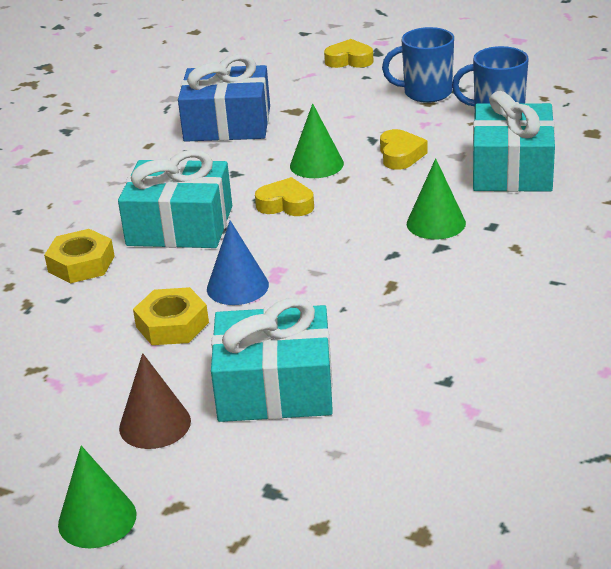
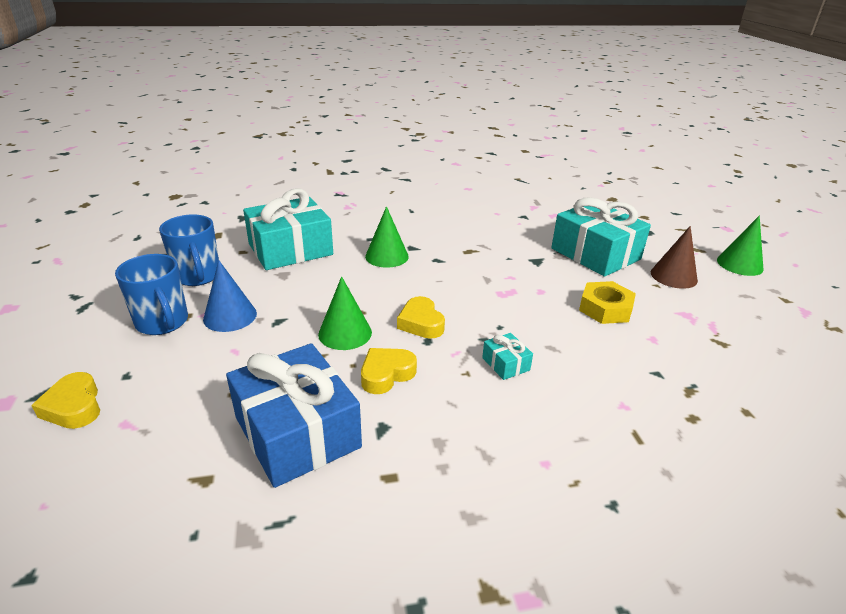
camera: 130 degrees left, 0 degrees up
(81, 264) = (615, 391): yellow nut -> none
(180, 226) = (505, 364): turquoise gift -> turquoise gift, size x0.42
(237, 286) = (538, 301): blue cone -> blue cone (230, 316)
(400, 155) = (299, 298): yellow heart -> yellow heart (386, 374)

Requirement:
Using the listing above, locate the lines that hold "yellow" and copy each one.

Result for this task:
(81, 264) = (615, 391): yellow nut -> none
(400, 155) = (299, 298): yellow heart -> yellow heart (386, 374)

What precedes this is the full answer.